To do: Below are the entries; give again exactly the lines from the one mentioning "camera: 175 degrees left, 0 degrees up" through the one mentioning "blue heart |", inclusive.

### Exercise data ###

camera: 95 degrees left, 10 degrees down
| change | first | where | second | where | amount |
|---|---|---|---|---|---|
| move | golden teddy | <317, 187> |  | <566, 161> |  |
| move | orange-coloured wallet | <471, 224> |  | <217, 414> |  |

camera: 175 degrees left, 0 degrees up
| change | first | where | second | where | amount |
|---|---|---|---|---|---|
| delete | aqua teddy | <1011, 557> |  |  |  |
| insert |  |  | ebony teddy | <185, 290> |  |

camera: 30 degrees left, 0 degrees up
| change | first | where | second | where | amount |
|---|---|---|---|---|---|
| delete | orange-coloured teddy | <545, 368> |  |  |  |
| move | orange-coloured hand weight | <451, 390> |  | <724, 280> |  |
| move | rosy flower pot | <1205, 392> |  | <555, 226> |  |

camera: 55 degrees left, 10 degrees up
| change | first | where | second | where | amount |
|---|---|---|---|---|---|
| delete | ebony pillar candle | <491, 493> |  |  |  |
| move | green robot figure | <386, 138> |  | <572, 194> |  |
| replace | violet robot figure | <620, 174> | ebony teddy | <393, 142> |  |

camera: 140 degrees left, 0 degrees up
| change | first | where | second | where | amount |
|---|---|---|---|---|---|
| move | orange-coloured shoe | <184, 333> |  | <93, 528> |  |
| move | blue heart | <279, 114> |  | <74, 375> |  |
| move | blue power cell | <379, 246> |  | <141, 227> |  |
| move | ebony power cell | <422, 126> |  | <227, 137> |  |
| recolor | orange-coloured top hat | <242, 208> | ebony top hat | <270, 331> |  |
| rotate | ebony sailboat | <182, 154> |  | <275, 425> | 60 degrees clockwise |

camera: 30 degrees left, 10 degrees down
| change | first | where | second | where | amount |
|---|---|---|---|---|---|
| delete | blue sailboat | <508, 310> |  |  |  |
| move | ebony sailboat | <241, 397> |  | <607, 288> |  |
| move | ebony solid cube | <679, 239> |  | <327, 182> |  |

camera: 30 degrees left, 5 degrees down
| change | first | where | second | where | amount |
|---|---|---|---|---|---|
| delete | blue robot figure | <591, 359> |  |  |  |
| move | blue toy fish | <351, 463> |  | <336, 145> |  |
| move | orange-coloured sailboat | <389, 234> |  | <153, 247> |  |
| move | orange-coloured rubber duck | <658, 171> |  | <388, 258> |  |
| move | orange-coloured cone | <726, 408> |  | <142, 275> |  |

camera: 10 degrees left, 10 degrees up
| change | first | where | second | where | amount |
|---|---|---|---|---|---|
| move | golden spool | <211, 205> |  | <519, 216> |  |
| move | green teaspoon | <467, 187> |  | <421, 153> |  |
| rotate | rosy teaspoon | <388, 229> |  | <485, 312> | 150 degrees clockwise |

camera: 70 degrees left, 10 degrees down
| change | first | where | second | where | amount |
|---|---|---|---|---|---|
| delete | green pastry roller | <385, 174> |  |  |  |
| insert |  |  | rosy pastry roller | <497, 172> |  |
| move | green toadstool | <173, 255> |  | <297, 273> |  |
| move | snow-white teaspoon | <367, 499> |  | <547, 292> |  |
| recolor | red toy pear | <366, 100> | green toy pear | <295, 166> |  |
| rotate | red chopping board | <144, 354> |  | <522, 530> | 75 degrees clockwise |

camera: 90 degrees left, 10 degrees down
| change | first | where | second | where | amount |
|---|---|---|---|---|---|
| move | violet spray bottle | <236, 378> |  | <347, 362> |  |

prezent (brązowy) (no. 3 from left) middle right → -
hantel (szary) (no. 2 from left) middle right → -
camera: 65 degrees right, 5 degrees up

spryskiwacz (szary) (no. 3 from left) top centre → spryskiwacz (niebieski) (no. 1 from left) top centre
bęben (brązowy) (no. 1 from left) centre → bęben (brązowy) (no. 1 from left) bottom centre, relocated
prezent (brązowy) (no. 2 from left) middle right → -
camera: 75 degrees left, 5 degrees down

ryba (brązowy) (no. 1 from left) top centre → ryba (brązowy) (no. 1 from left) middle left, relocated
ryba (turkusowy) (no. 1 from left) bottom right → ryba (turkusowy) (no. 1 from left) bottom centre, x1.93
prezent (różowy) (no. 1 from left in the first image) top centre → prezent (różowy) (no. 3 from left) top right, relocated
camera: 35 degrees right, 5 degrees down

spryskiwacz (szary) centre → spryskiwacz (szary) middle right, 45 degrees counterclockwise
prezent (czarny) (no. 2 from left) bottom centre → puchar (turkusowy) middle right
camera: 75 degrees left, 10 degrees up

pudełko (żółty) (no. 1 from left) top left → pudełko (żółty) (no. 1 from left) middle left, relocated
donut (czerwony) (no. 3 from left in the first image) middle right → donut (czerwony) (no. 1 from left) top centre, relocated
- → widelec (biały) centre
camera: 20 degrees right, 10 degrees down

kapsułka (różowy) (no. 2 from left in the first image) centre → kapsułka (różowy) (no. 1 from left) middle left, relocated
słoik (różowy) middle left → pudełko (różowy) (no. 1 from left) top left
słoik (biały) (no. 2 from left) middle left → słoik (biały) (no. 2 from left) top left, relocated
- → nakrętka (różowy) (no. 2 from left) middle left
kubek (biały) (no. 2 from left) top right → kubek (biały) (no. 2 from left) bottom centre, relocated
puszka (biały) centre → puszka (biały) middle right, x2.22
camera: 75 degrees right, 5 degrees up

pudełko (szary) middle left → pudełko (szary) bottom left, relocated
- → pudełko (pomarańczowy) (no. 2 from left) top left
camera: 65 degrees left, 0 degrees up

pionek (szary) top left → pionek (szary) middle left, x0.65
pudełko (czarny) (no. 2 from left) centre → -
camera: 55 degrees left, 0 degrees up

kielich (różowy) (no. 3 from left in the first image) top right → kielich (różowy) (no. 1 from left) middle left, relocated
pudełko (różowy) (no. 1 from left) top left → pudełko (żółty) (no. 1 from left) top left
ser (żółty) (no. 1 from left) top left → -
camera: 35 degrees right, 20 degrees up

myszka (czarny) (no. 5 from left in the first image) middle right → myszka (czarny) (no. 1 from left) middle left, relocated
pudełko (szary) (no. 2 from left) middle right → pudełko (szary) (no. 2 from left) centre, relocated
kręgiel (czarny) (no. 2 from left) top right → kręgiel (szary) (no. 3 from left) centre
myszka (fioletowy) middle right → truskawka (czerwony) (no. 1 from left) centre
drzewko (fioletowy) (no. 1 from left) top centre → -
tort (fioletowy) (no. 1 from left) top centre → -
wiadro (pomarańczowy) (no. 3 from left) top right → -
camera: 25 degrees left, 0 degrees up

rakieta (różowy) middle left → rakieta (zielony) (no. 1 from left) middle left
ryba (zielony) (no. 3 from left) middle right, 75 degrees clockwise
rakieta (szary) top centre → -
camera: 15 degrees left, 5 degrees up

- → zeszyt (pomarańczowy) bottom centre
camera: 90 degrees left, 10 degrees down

###

Result:
camera: 175 degrees left, 0 degrees up
| change | first | where | second | where | amount |
|---|---|---|---|---|---|
| delete | aqua teddy | <1011, 557> |  |  |  |
| insert |  |  | ebony teddy | <185, 290> |  |

camera: 30 degrees left, 0 degrees up
| change | first | where | second | where | amount |
|---|---|---|---|---|---|
| delete | orange-coloured teddy | <545, 368> |  |  |  |
| move | orange-coloured hand weight | <451, 390> |  | <724, 280> |  |
| move | rosy flower pot | <1205, 392> |  | <555, 226> |  |

camera: 55 degrees left, 10 degrees up
| change | first | where | second | where | amount |
|---|---|---|---|---|---|
| delete | ebony pillar candle | <491, 493> |  |  |  |
| move | green robot figure | <386, 138> |  | <572, 194> |  |
| replace | violet robot figure | <620, 174> | ebony teddy | <393, 142> |  |

camera: 140 degrees left, 0 degrees up
| change | first | where | second | where | amount |
|---|---|---|---|---|---|
| move | orange-coloured shoe | <184, 333> |  | <93, 528> |  |
| move | blue heart | <279, 114> |  | <74, 375> |  |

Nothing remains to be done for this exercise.